→ Action item
Exclude images, then output the remaining data verbatim.

→ Data provided
┌──
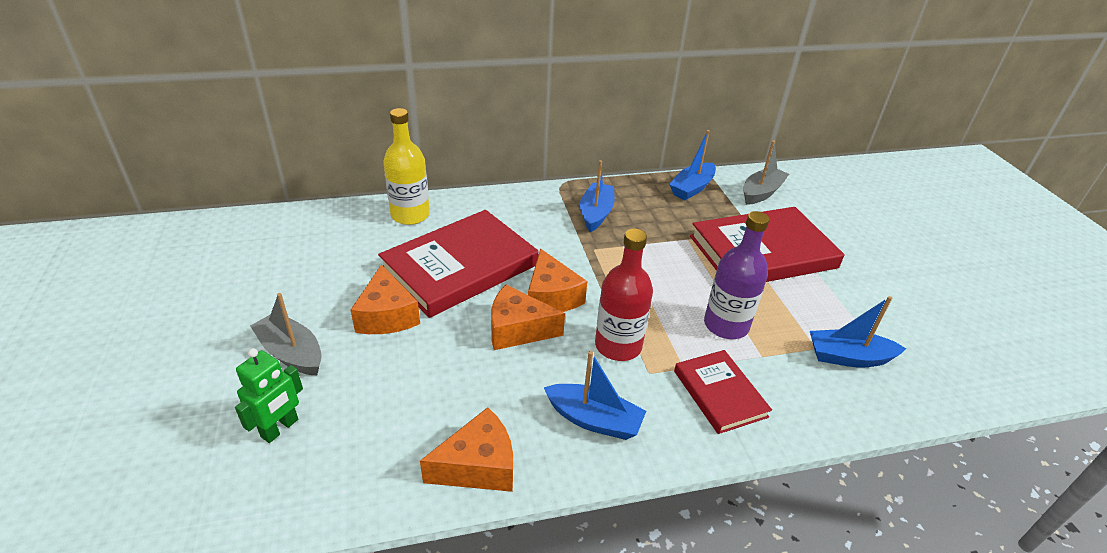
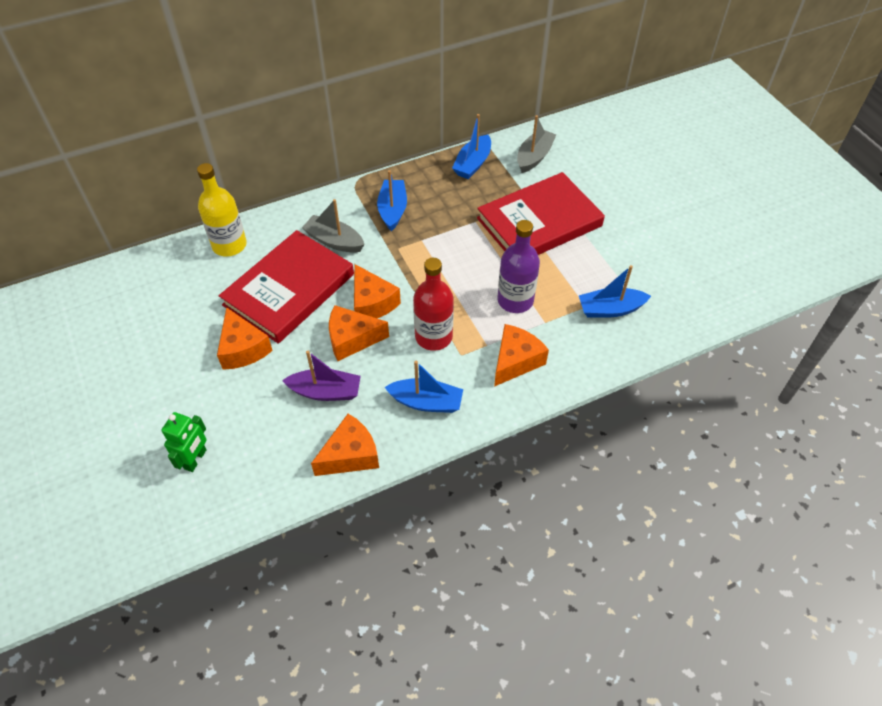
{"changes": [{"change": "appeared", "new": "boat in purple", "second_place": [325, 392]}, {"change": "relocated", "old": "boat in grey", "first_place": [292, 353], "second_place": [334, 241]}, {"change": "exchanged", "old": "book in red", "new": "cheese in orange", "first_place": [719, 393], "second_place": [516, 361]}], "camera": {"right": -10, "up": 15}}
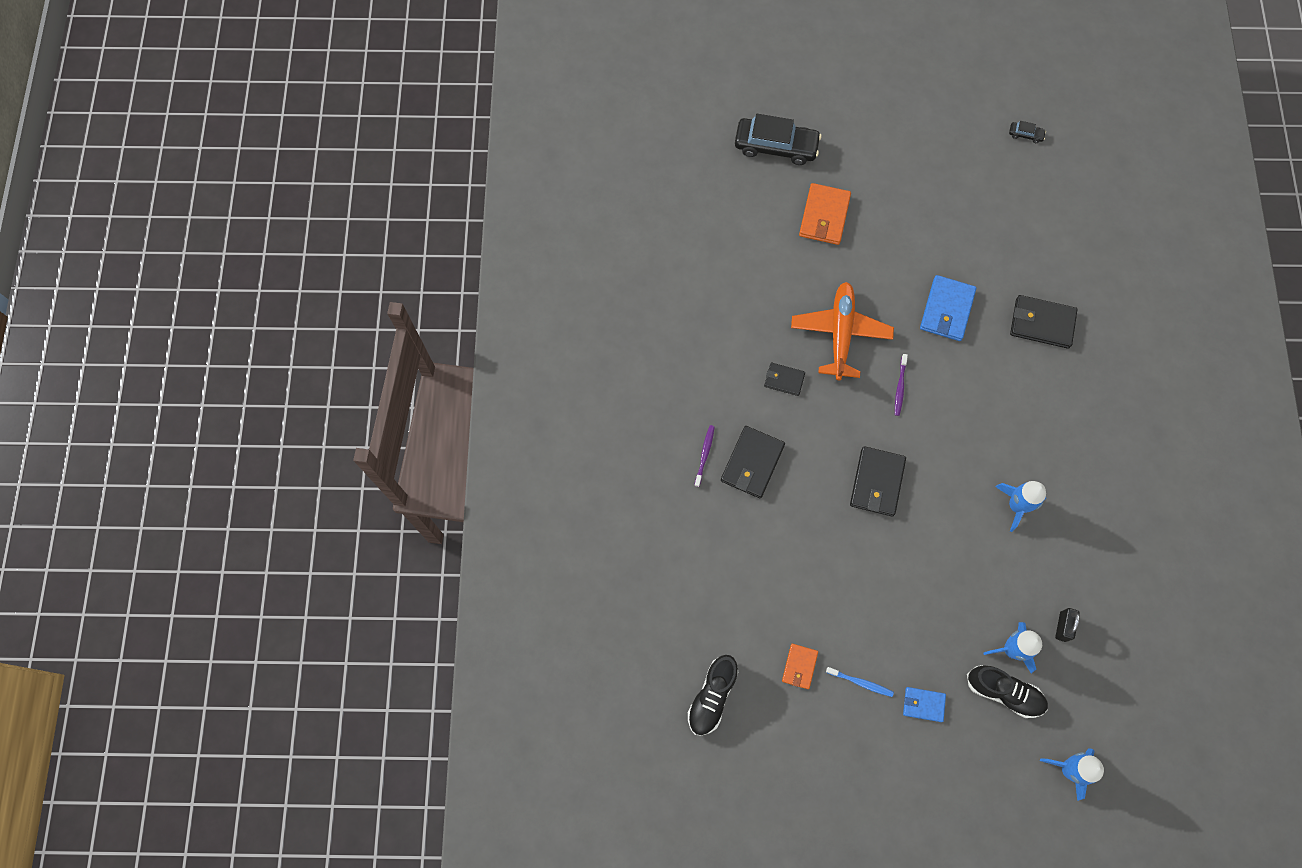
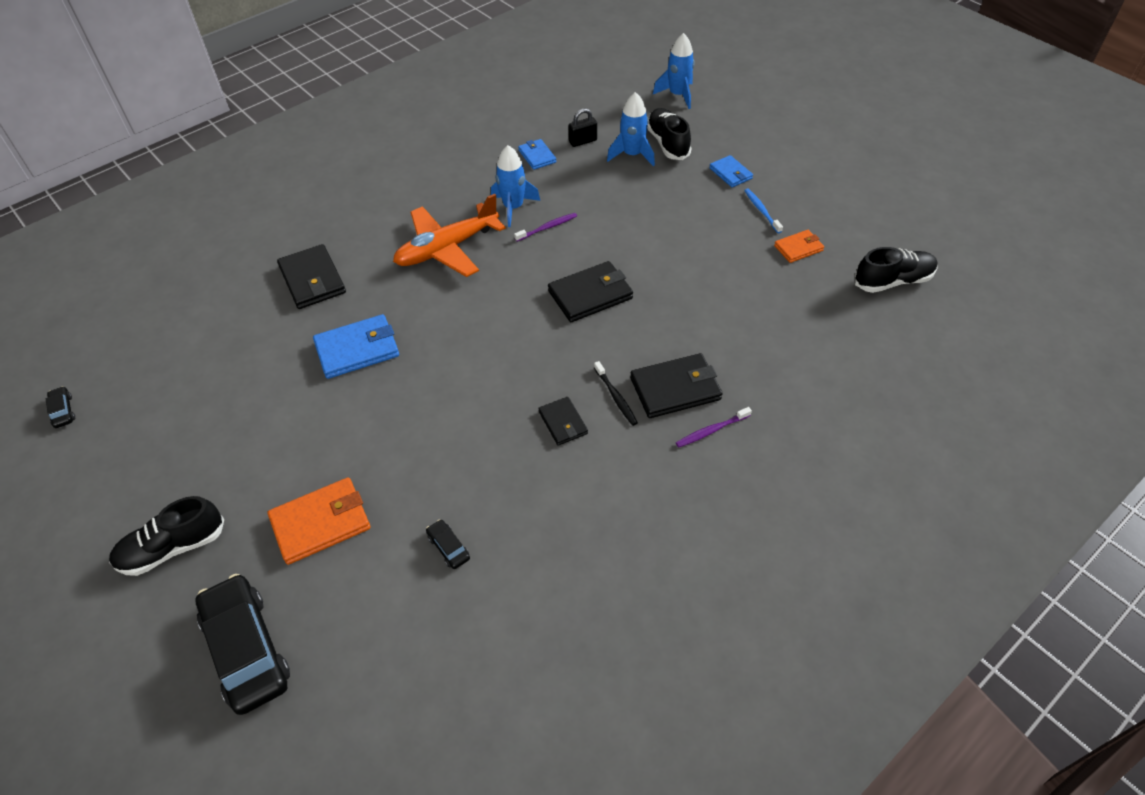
{"changes": [{"change": "appeared", "new": "shoe in black", "second_place": [173, 548]}, {"change": "appeared", "new": "car in black", "second_place": [448, 547]}, {"change": "appeared", "new": "wallet in blue", "second_place": [537, 156]}, {"change": "appeared", "new": "toothbrush in black", "second_place": [616, 397]}, {"change": "relocated", "old": "plane in orange", "first_place": [840, 333], "second_place": [447, 248]}, {"change": "relocated", "old": "toothbrush in purple", "first_place": [900, 387], "second_place": [547, 227]}], "camera": {"right": -130, "up": -20}}
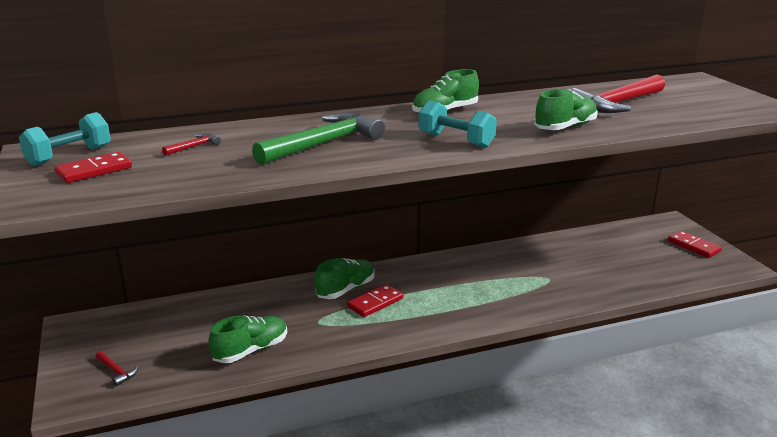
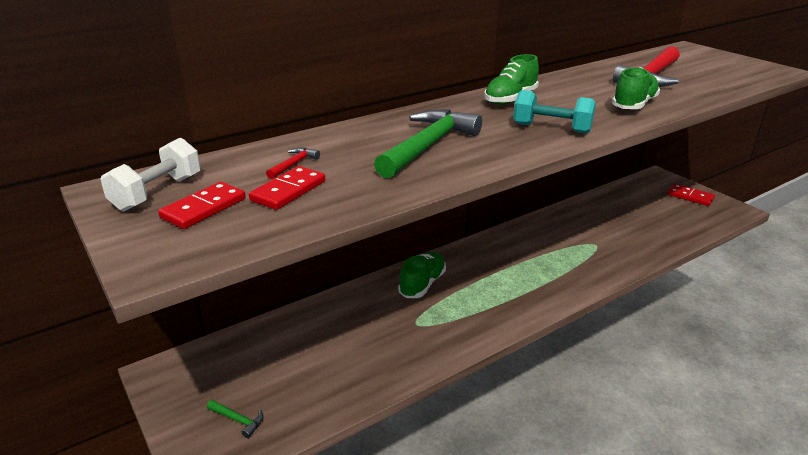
{"changes": [{"change": "missing", "old": "shoe in green", "first_place": [251, 350]}, {"change": "relocated", "old": "domino in red", "first_place": [375, 303], "second_place": [288, 191]}, {"change": "colour", "old": "dumbbell in turquoise", "new": "dumbbell in white", "first_place": [69, 156], "second_place": [157, 193]}, {"change": "colour", "old": "hammer in red", "new": "hammer in green", "first_place": [116, 371], "second_place": [238, 420]}], "camera": {"right": -15, "up": 5}}
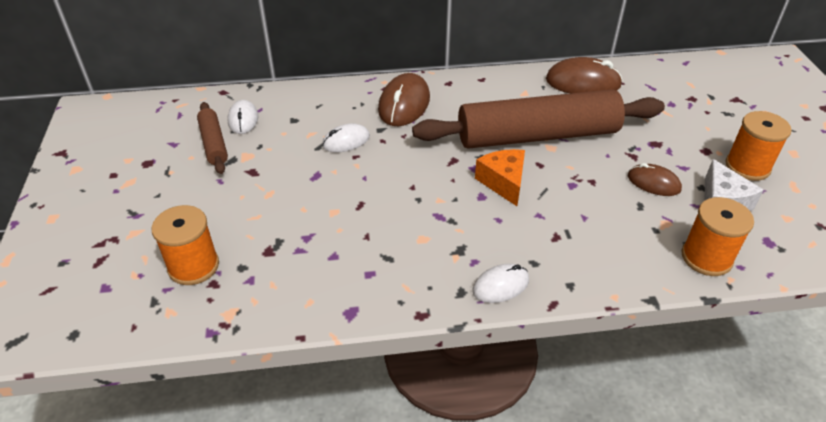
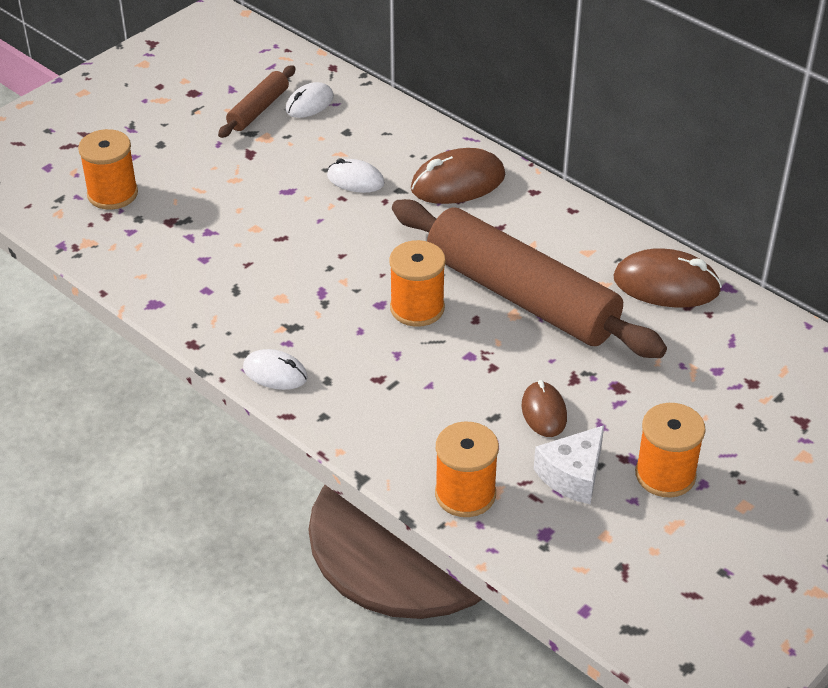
{"changes": [{"change": "exchanged", "old": "cheese in orange", "new": "spool in orange", "first_place": [503, 182], "second_place": [417, 308]}, {"change": "spun", "old": "mouse in brown", "first_place": [583, 83], "second_place": [666, 285], "degrees": -45}], "camera": {"right": 50, "up": 0}}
└──
→ Solution for this problem
{"changes": [{"change": "appeared", "new": "boat in purple", "second_place": [325, 392]}, {"change": "relocated", "old": "boat in grey", "first_place": [292, 353], "second_place": [334, 241]}, {"change": "exchanged", "old": "book in red", "new": "cheese in orange", "first_place": [719, 393], "second_place": [516, 361]}], "camera": {"right": -10, "up": 15}}
{"changes": [{"change": "appeared", "new": "shoe in black", "second_place": [173, 548]}, {"change": "appeared", "new": "car in black", "second_place": [448, 547]}, {"change": "appeared", "new": "wallet in blue", "second_place": [537, 156]}, {"change": "appeared", "new": "toothbrush in black", "second_place": [616, 397]}, {"change": "relocated", "old": "plane in orange", "first_place": [840, 333], "second_place": [447, 248]}, {"change": "relocated", "old": "toothbrush in purple", "first_place": [900, 387], "second_place": [547, 227]}], "camera": {"right": -130, "up": -20}}
{"changes": [{"change": "missing", "old": "shoe in green", "first_place": [251, 350]}, {"change": "relocated", "old": "domino in red", "first_place": [375, 303], "second_place": [288, 191]}, {"change": "colour", "old": "dumbbell in turquoise", "new": "dumbbell in white", "first_place": [69, 156], "second_place": [157, 193]}, {"change": "colour", "old": "hammer in red", "new": "hammer in green", "first_place": [116, 371], "second_place": [238, 420]}], "camera": {"right": -15, "up": 5}}
{"changes": [{"change": "exchanged", "old": "cheese in orange", "new": "spool in orange", "first_place": [503, 182], "second_place": [417, 308]}, {"change": "spun", "old": "mouse in brown", "first_place": [583, 83], "second_place": [666, 285], "degrees": -45}], "camera": {"right": 50, "up": 0}}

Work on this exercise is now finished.